Try it:
Go through the data below. List every line that holds the word "banana".

(Beginning of Extracted records)

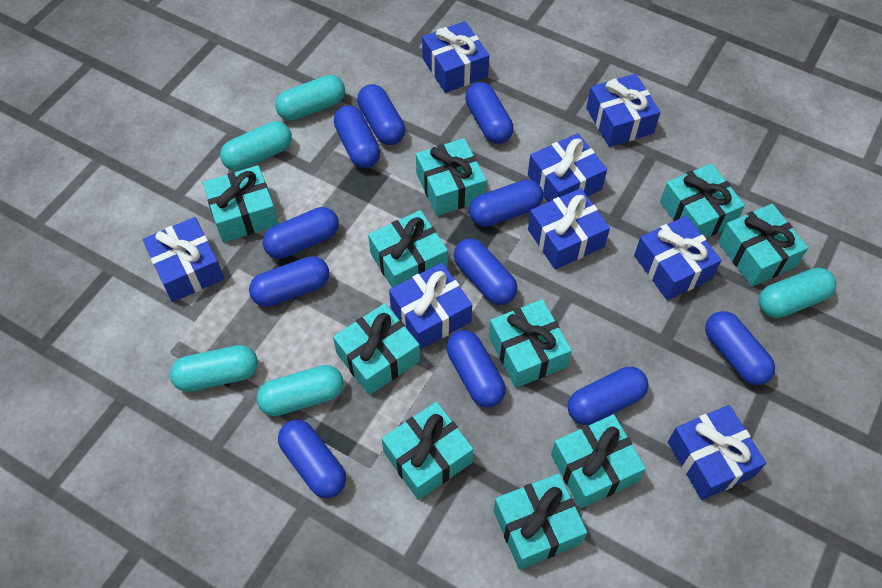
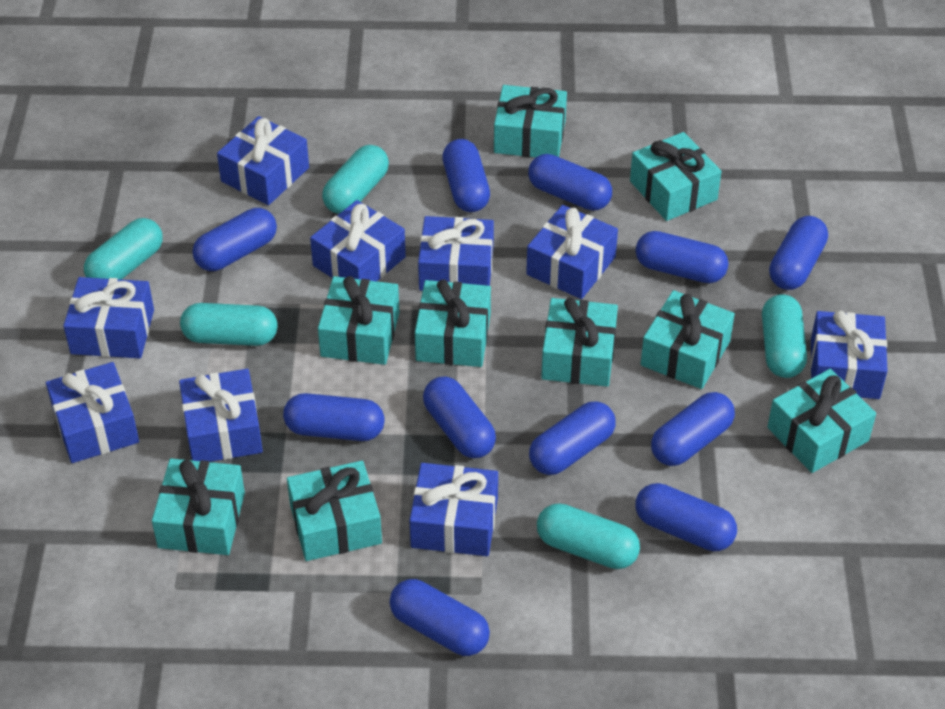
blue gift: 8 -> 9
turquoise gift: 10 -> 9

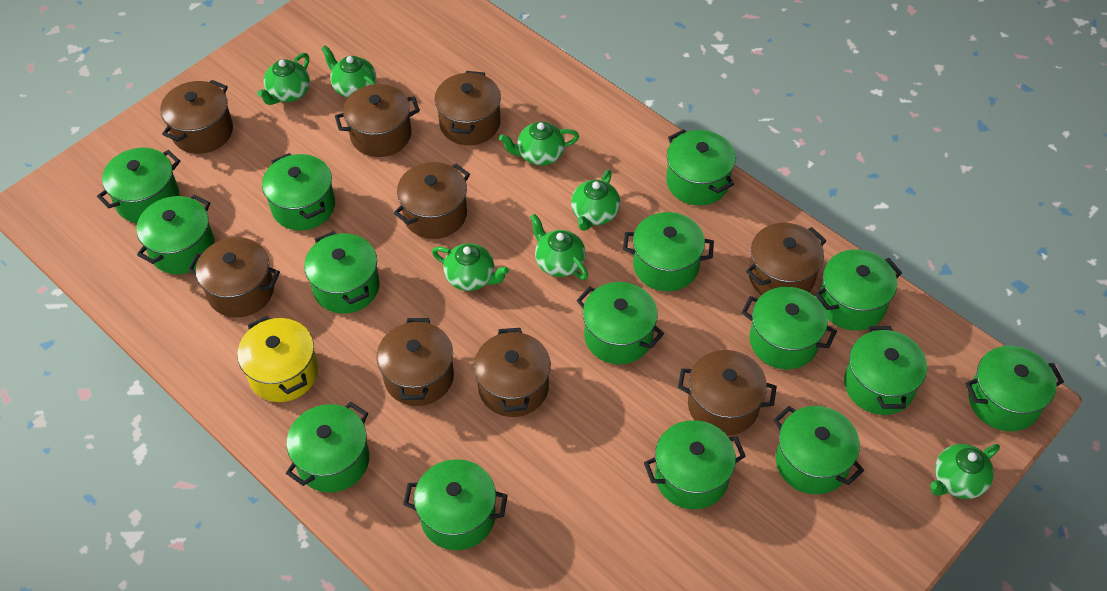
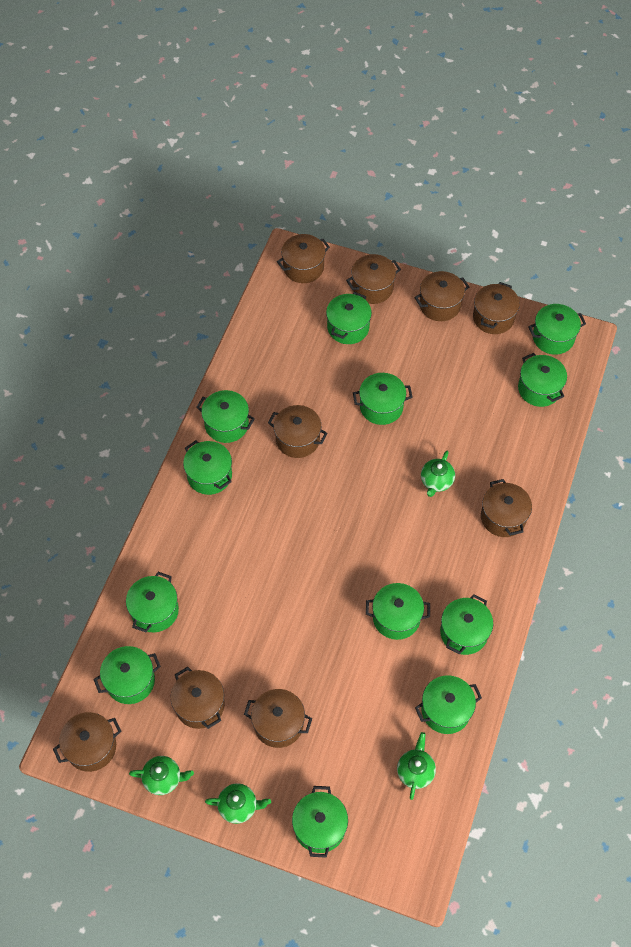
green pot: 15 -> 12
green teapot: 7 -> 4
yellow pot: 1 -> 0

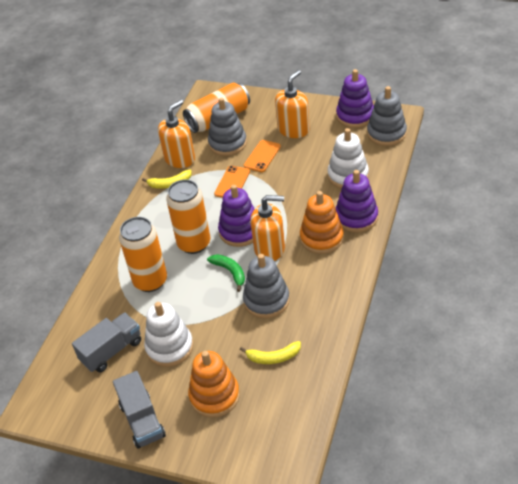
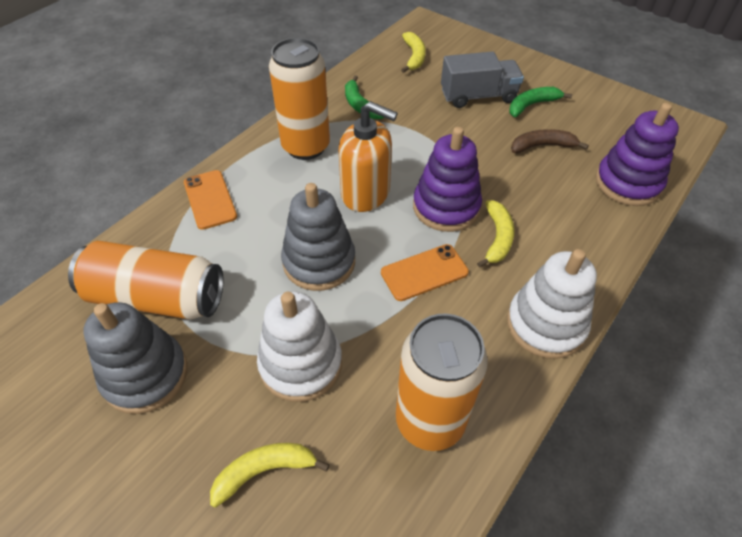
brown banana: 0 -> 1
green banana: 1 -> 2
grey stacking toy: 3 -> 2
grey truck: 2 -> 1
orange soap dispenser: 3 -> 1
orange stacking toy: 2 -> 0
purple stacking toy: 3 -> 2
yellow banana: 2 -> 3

(End of Extracted records)

Exercise solution:
brown banana: 0 -> 1
green banana: 1 -> 2
yellow banana: 2 -> 3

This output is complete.